Exercise: Transcribe the lines from the start of the data below through the line with "(354, 288) = (378, 347): blue", word for word and nothing more.

Source information:
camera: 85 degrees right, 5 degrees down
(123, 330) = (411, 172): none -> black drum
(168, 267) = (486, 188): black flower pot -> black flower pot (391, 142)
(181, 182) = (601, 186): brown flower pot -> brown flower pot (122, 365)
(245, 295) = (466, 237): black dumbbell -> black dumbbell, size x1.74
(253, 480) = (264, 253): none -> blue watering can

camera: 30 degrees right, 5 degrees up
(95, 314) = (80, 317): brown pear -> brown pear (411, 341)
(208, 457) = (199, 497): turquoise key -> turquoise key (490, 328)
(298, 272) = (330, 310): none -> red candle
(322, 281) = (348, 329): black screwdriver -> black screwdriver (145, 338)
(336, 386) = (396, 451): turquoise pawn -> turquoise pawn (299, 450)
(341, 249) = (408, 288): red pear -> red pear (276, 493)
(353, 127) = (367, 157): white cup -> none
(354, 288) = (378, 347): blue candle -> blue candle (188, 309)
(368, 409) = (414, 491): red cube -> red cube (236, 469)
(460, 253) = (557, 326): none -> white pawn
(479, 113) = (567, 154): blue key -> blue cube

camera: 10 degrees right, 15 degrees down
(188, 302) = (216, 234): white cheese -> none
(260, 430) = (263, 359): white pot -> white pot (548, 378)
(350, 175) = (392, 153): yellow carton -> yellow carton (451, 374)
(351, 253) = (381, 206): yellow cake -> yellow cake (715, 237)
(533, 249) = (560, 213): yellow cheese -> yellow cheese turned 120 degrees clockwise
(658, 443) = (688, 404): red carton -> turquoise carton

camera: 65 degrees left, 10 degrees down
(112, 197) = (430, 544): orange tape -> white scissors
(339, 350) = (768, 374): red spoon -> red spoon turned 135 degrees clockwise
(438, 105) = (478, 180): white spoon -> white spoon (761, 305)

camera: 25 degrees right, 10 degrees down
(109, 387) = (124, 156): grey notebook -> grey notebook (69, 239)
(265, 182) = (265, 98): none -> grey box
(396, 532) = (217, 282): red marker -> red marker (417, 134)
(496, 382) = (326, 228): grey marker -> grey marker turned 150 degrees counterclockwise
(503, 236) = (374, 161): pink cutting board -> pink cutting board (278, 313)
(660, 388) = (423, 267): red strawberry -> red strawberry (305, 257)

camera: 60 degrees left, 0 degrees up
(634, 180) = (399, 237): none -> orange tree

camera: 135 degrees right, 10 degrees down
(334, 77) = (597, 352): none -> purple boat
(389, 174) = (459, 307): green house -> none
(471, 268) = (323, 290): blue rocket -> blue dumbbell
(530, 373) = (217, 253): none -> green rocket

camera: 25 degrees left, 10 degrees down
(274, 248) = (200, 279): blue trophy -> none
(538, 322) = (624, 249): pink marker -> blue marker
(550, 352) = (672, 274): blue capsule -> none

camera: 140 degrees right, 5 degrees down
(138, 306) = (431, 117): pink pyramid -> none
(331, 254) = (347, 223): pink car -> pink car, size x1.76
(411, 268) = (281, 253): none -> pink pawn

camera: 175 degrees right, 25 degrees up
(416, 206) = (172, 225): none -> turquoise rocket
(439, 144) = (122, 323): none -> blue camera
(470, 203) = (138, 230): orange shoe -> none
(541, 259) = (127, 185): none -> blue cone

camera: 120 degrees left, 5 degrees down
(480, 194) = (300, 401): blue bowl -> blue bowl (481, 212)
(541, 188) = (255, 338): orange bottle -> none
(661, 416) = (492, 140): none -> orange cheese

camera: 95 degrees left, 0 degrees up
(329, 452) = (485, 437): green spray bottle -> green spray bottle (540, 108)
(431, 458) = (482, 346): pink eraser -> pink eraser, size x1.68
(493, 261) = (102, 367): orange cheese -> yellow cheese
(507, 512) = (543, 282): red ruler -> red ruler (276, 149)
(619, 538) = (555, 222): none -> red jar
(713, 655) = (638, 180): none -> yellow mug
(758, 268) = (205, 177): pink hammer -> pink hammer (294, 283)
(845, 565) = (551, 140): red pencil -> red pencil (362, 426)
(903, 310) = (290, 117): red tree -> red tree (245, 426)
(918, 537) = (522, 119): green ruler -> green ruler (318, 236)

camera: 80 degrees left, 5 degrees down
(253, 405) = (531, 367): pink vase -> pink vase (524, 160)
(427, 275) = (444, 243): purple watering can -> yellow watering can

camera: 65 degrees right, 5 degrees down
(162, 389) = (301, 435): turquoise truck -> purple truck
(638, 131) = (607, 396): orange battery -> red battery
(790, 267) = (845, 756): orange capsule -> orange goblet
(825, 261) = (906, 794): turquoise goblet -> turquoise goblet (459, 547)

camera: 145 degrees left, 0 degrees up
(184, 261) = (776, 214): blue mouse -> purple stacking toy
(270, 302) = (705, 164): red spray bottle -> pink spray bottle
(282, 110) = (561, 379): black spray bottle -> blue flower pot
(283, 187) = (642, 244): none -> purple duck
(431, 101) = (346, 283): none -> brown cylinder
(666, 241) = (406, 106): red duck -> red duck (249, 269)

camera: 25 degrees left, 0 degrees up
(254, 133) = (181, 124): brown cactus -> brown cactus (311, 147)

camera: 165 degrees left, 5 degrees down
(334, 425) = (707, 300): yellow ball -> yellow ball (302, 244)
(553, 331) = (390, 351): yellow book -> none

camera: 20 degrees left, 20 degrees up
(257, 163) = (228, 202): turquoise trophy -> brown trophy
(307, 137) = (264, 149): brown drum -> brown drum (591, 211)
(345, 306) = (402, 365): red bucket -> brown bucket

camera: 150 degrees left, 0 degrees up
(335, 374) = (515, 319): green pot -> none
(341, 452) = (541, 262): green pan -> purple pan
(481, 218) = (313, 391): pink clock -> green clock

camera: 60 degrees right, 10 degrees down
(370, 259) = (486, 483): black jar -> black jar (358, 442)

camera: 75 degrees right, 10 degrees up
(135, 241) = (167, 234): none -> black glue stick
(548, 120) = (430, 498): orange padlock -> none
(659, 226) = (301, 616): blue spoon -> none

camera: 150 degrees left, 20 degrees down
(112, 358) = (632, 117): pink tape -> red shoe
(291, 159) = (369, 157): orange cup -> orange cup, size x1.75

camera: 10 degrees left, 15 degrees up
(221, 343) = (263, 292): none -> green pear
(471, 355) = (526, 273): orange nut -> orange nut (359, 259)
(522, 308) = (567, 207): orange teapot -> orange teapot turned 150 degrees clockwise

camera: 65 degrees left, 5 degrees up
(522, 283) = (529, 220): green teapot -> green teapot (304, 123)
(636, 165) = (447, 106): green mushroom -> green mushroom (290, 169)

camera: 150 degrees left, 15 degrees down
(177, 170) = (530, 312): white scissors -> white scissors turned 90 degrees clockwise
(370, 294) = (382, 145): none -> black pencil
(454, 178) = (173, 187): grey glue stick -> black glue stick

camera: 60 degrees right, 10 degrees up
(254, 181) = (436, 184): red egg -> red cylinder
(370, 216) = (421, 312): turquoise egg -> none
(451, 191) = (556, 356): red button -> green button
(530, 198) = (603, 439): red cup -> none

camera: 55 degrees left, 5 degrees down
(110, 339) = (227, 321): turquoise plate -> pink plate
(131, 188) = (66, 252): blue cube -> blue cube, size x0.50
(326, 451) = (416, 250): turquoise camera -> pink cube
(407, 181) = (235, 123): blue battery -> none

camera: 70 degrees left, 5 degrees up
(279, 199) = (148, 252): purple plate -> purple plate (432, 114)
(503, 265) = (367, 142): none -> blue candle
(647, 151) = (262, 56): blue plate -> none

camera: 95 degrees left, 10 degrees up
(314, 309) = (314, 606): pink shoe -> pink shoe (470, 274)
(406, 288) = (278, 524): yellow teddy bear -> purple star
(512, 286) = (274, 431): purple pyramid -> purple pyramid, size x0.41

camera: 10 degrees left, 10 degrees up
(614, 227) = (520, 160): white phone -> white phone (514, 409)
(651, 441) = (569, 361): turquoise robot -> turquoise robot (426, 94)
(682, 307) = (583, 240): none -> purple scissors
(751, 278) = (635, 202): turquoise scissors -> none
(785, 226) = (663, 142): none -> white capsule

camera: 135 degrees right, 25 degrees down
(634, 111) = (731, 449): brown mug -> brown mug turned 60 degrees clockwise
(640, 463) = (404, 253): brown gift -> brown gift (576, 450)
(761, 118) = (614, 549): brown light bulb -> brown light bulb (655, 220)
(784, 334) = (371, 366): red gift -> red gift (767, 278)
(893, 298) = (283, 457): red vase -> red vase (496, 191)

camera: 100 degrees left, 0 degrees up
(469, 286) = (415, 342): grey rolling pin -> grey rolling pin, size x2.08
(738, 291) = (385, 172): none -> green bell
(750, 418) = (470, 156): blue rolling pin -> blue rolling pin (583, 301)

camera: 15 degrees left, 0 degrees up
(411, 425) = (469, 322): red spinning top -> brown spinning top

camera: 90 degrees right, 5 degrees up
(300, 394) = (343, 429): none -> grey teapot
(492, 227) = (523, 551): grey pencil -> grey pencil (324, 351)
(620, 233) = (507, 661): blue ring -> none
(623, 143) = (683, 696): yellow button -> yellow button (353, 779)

Written answer:
camera: 85 degrees right, 5 degrees down
(123, 330) = (411, 172): none -> black drum
(168, 267) = (486, 188): black flower pot -> black flower pot (391, 142)
(181, 182) = (601, 186): brown flower pot -> brown flower pot (122, 365)
(245, 295) = (466, 237): black dumbbell -> black dumbbell, size x1.74
(253, 480) = (264, 253): none -> blue watering can

camera: 30 degrees right, 5 degrees up
(95, 314) = (80, 317): brown pear -> brown pear (411, 341)
(208, 457) = (199, 497): turquoise key -> turquoise key (490, 328)
(298, 272) = (330, 310): none -> red candle
(322, 281) = (348, 329): black screwdriver -> black screwdriver (145, 338)
(336, 386) = (396, 451): turquoise pawn -> turquoise pawn (299, 450)
(341, 249) = (408, 288): red pear -> red pear (276, 493)
(353, 127) = (367, 157): white cup -> none
(354, 288) = (378, 347): blue candle -> blue candle (188, 309)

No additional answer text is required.